#### [TO DO]
Every line that holds the word "plane" needs to be copied from the data below.

----- SUPPLIED DATA

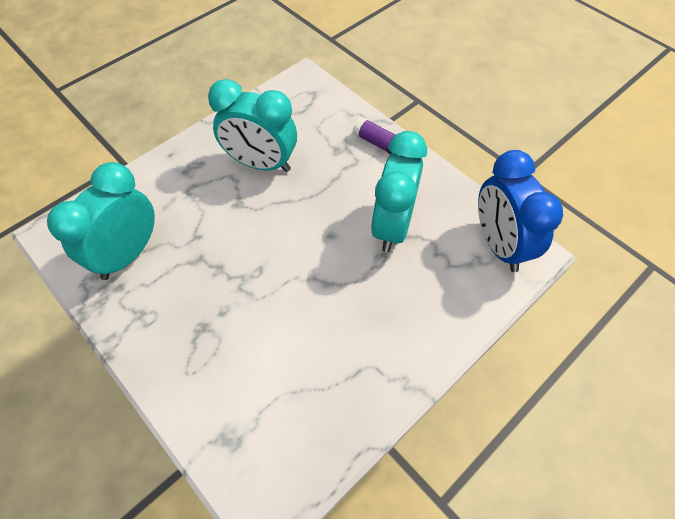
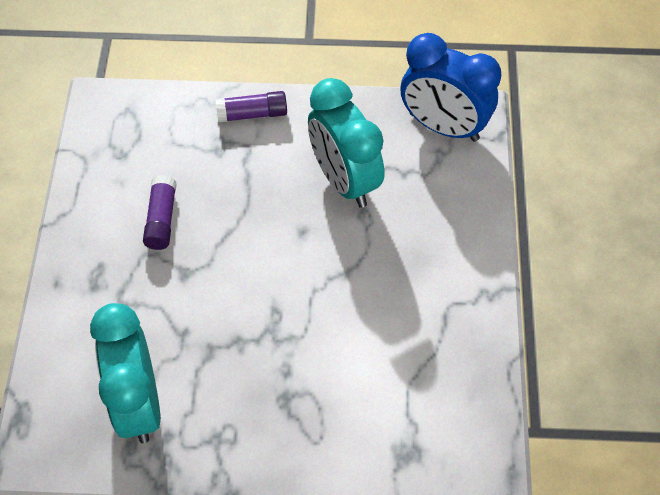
camera: 45 degrees left, 0 degrees up
turquoise clock [208,79,297,172] -> purple glue stick [143,175,177,250]

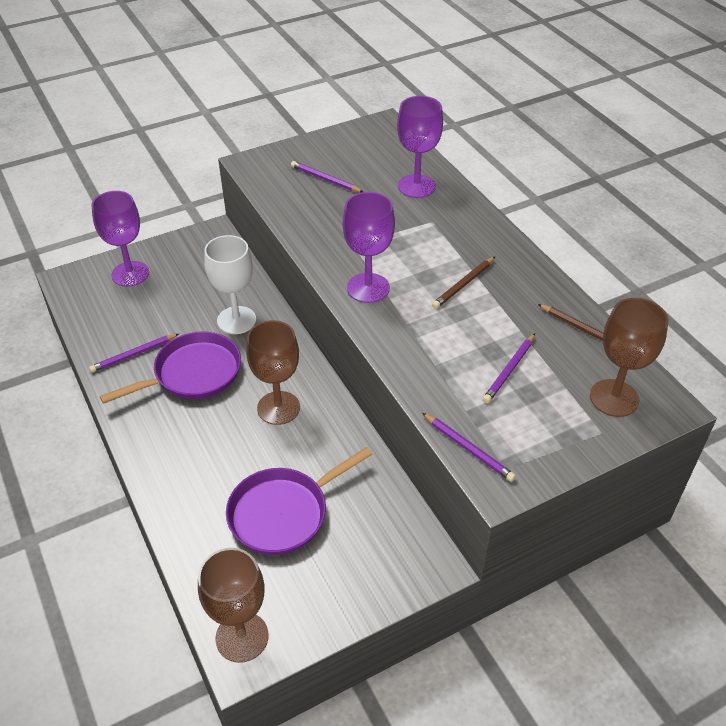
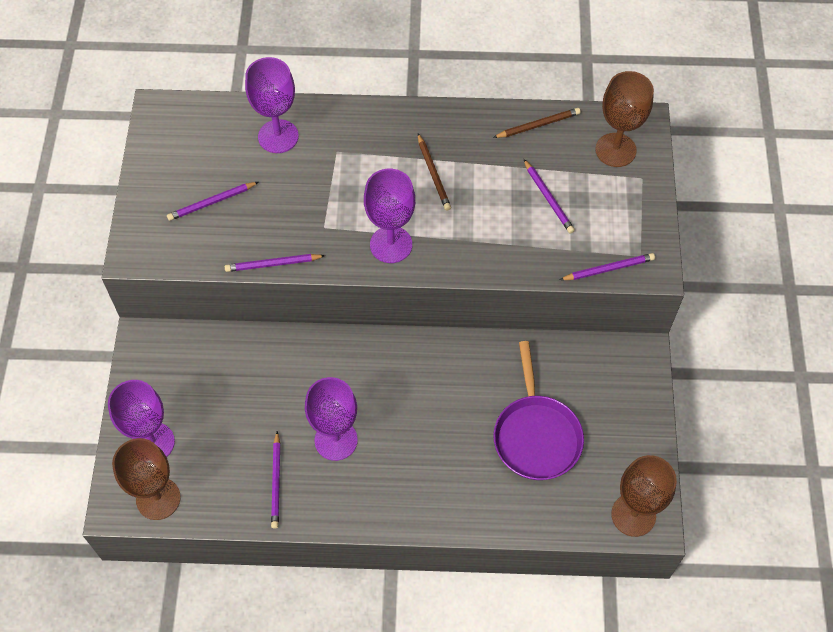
camera: 60 degrees left, 15 degrees up
purple pan [100,331,241,404] -> purple goblet [305,377,358,461]
white goblet [204,235,256,334] -> none
brown goblet [246,320,300,425] -> brown goblet moved to [112,438,181,520]
none -> purple pencil [225,254,325,272]

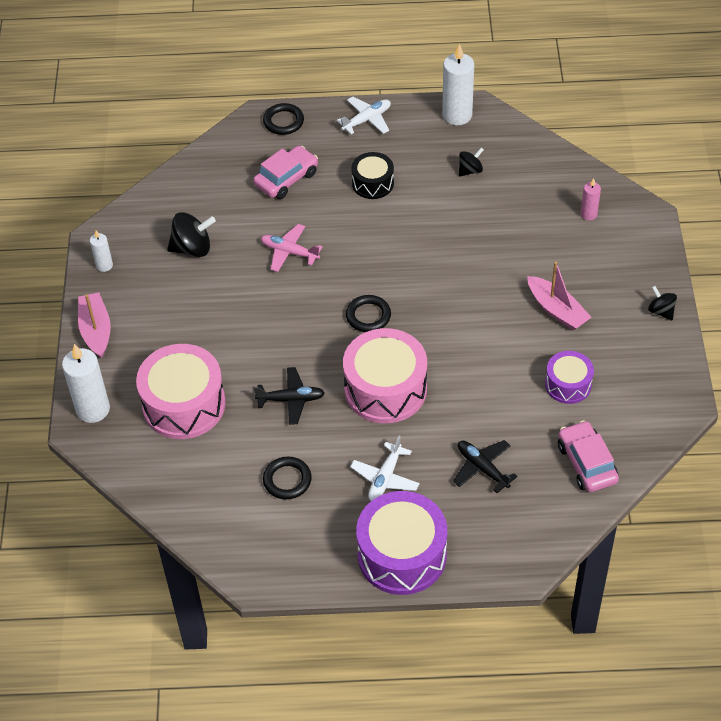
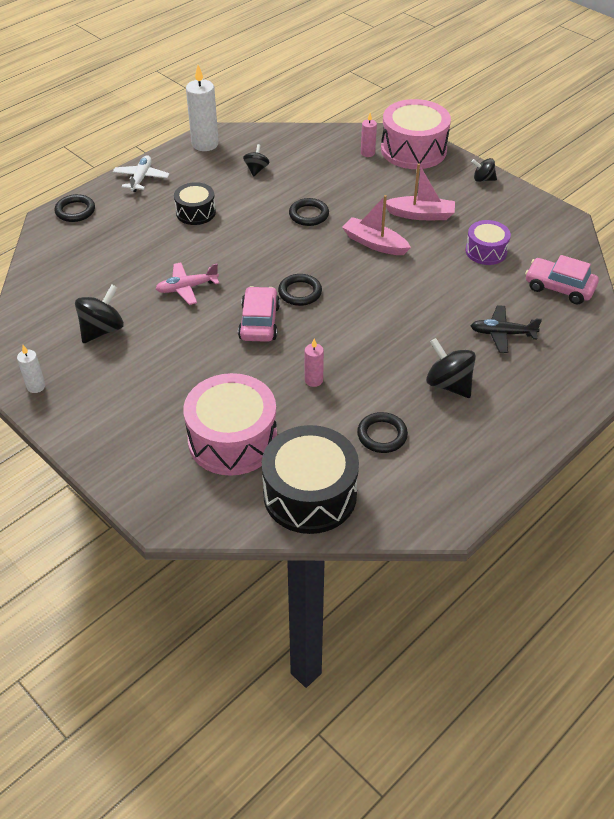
camera: 45 degrees left, 5 degrees down
white candle [62,344,110,423] -> none
pink boat [78,292,111,358] -> pink boat moved to [342,195,411,255]
pink car [253,146,318,199] -> pink car moved to [238,286,280,342]
black plane [254,367,325,425] -> pink candle [305,339,324,387]
pink drum [343,328,427,423] -> pink drum moved to [381,99,451,169]
white plane [350,436,420,501] -> black spinning top [426,338,476,398]
purple drum [356,491,447,595] -> none
none -> black drum [262,425,359,534]
none -> black ring [289,198,329,226]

----------

#### [EXERCISE SOLUTION]
black plane [254,367,325,425] -> pink candle [305,339,324,387]
white plane [350,436,420,501] -> black spinning top [426,338,476,398]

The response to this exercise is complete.